EXERCISE INSTRUCTIONS
Please return all records verbatim, no pictures.

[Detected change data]

-- Opening Marker --

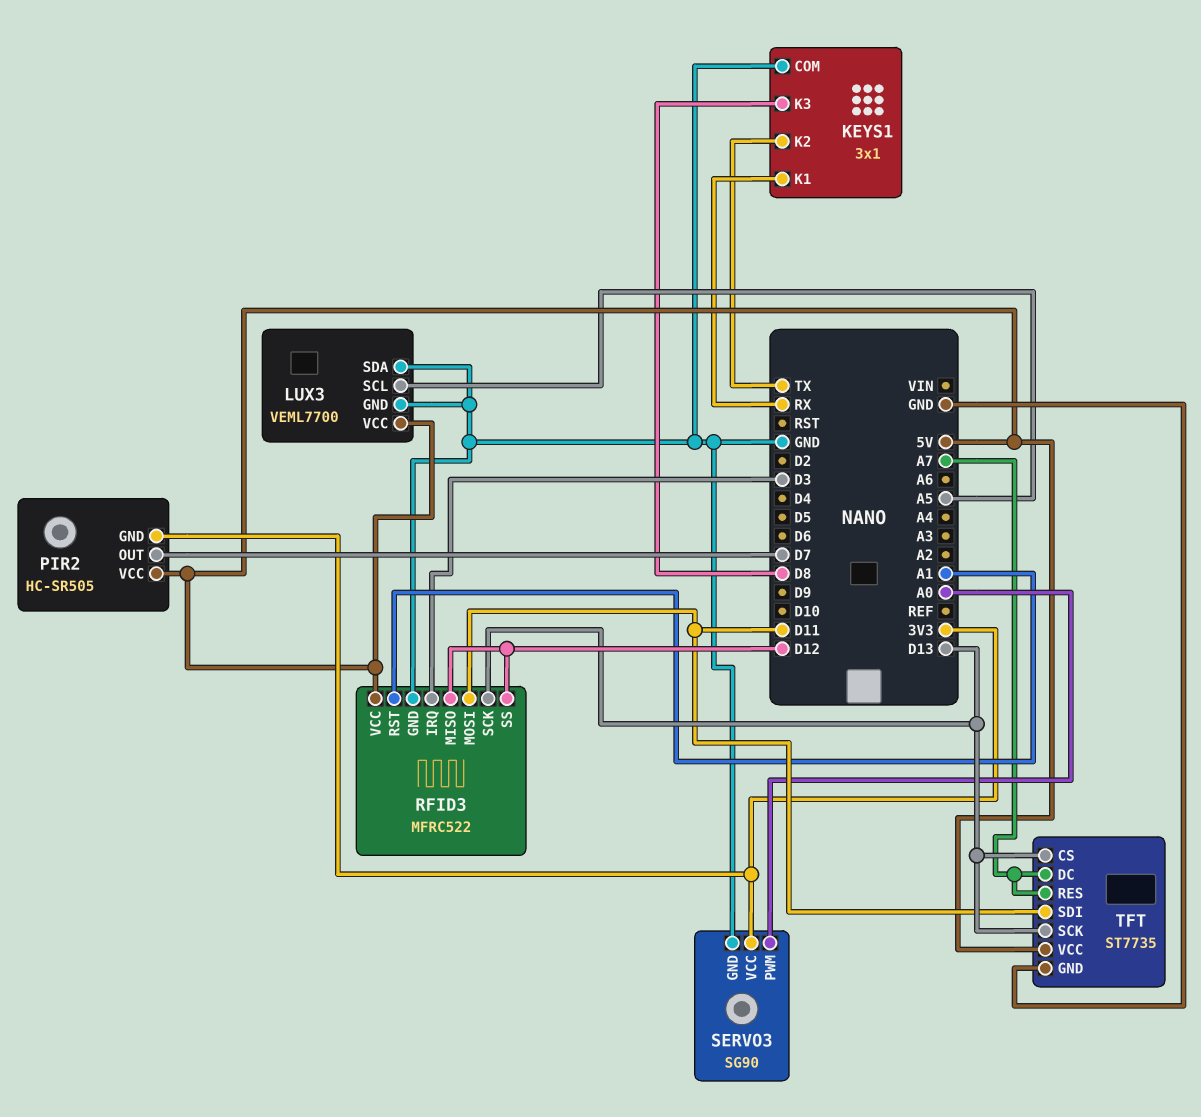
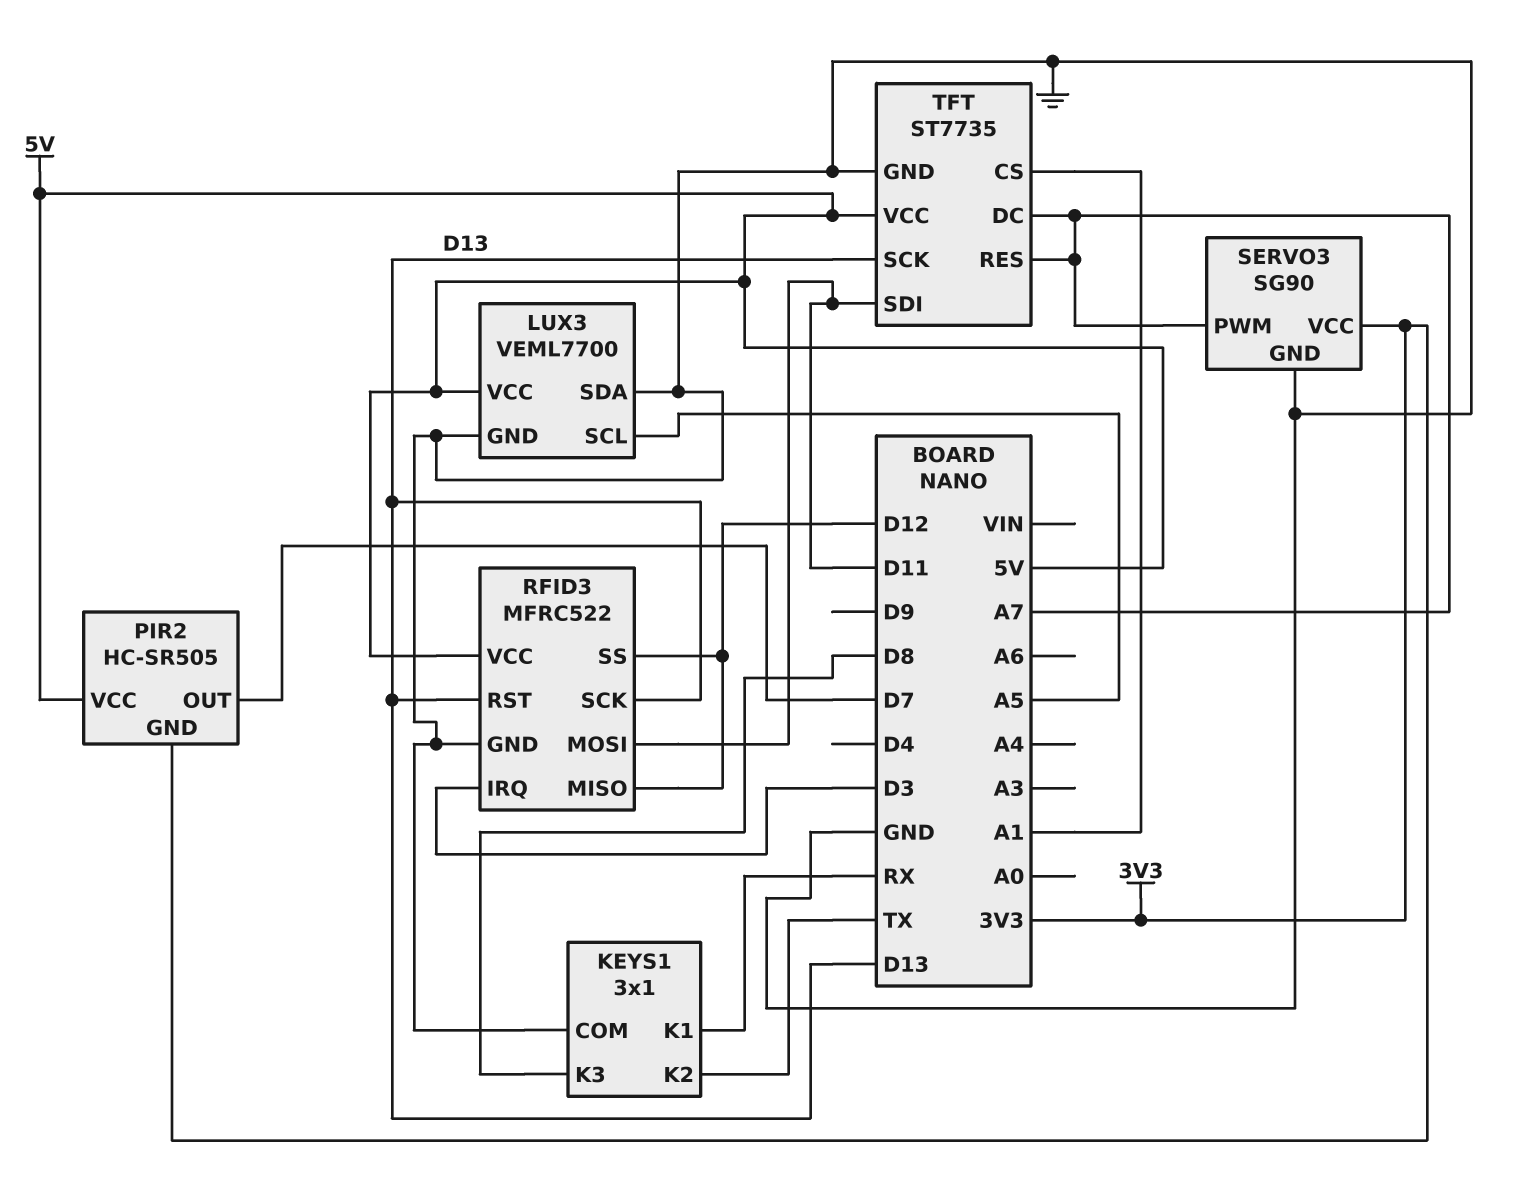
RFID3 pin RST: A1 -> D13
SERVO3 pin PWM: A0 -> A7
TFT pin CS: D13 -> A1

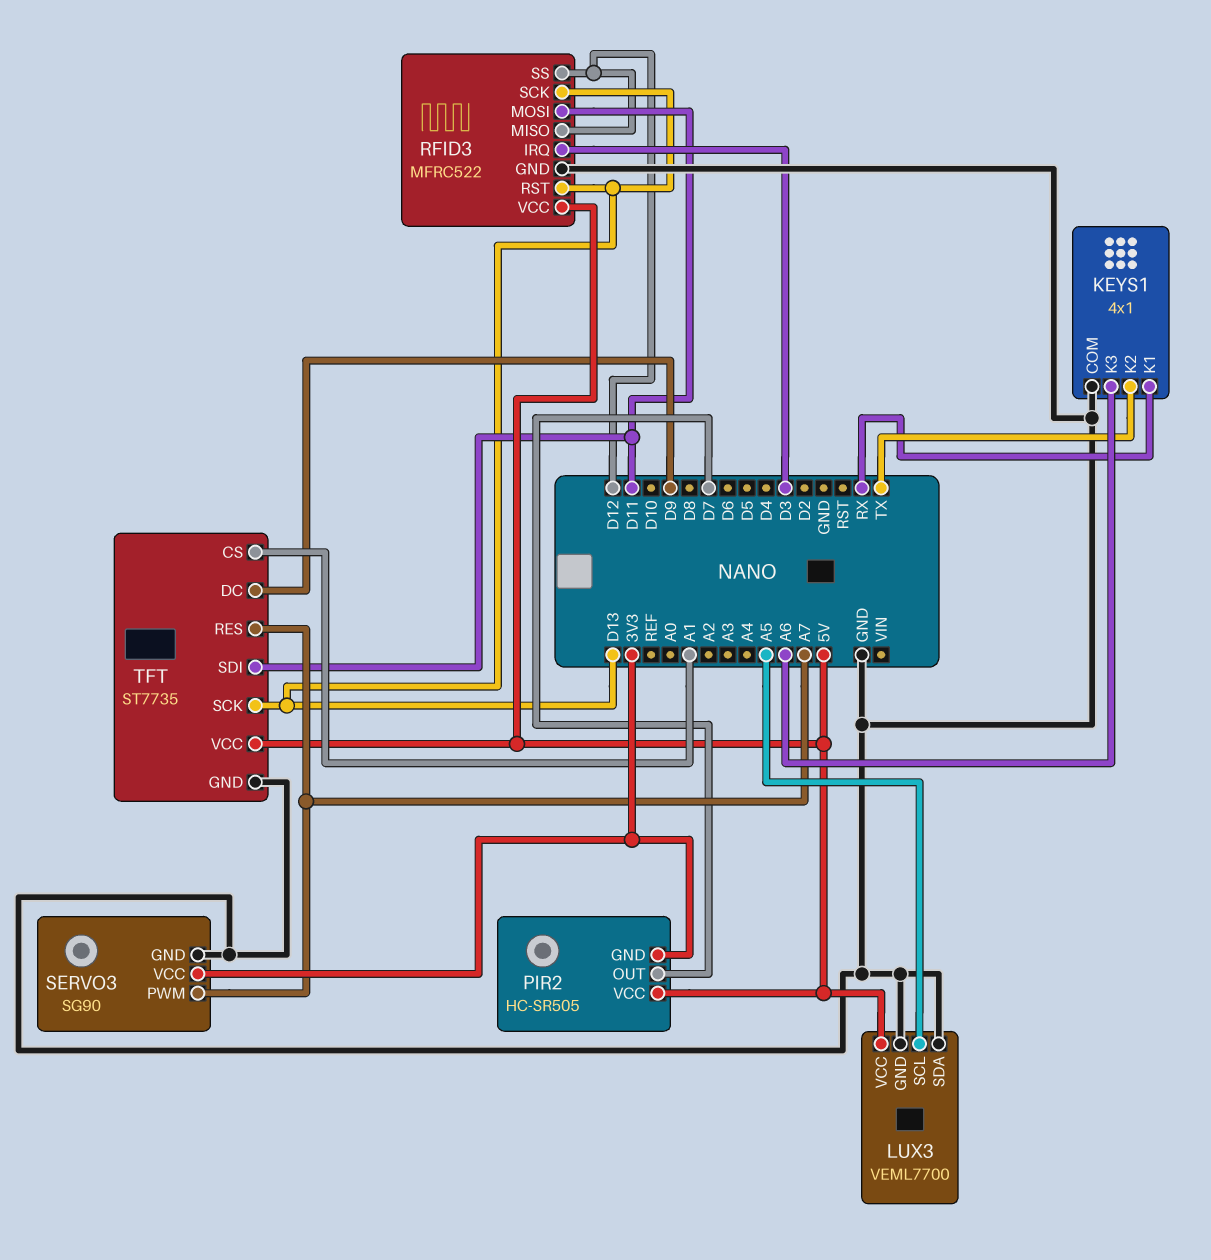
KEYS1: 3x1 -> 4x1
KEYS1 pin K3: D8 -> A6
TFT pin DC: A7 -> D9

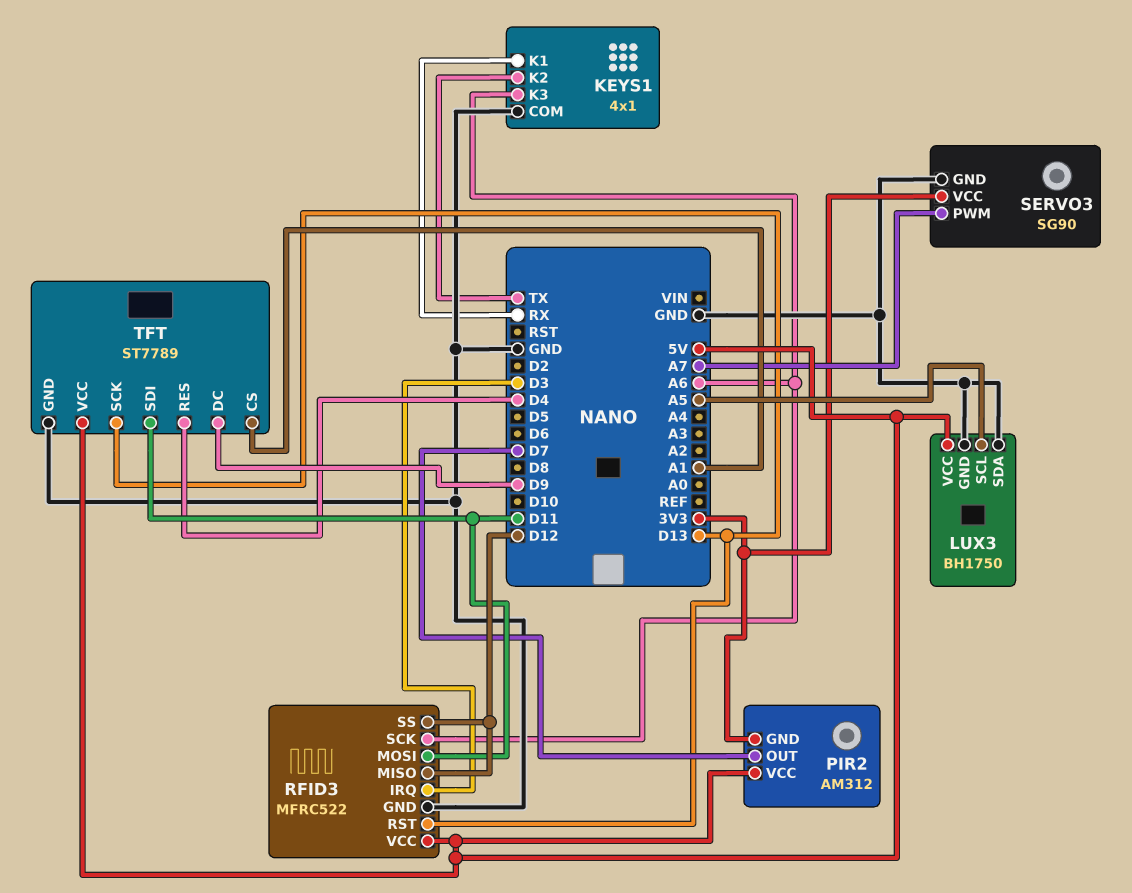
LUX3: VEML7700 -> BH1750
PIR2: HC-SR505 -> AM312
RFID3 pin SCK: D13 -> A6
TFT: ST7735 -> ST7789
TFT pin RES: A7 -> D4

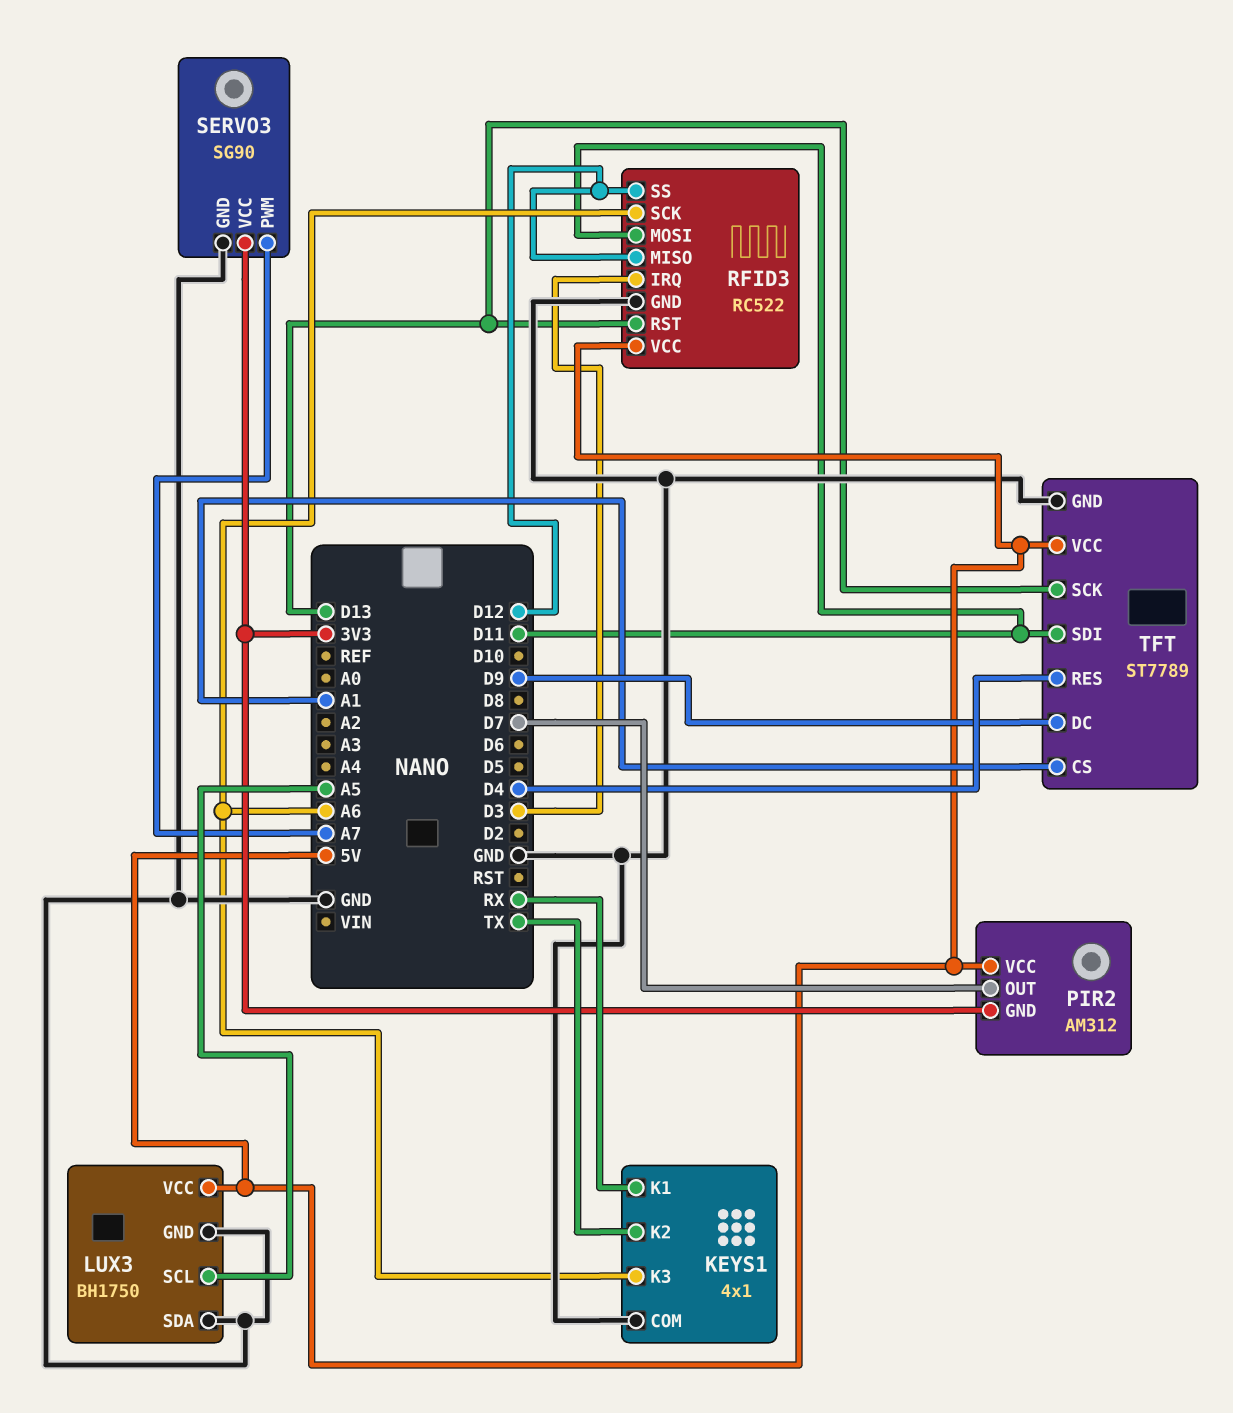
RFID3: MFRC522 -> RC522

-- Closing Marker --

ANSWER TO THIS EXERCISE
RFID3 pin RST: A1 -> D13
SERVO3 pin PWM: A0 -> A7
TFT pin CS: D13 -> A1

KEYS1: 3x1 -> 4x1
KEYS1 pin K3: D8 -> A6
TFT pin DC: A7 -> D9

LUX3: VEML7700 -> BH1750
PIR2: HC-SR505 -> AM312
RFID3 pin SCK: D13 -> A6
TFT: ST7735 -> ST7789
TFT pin RES: A7 -> D4

RFID3: MFRC522 -> RC522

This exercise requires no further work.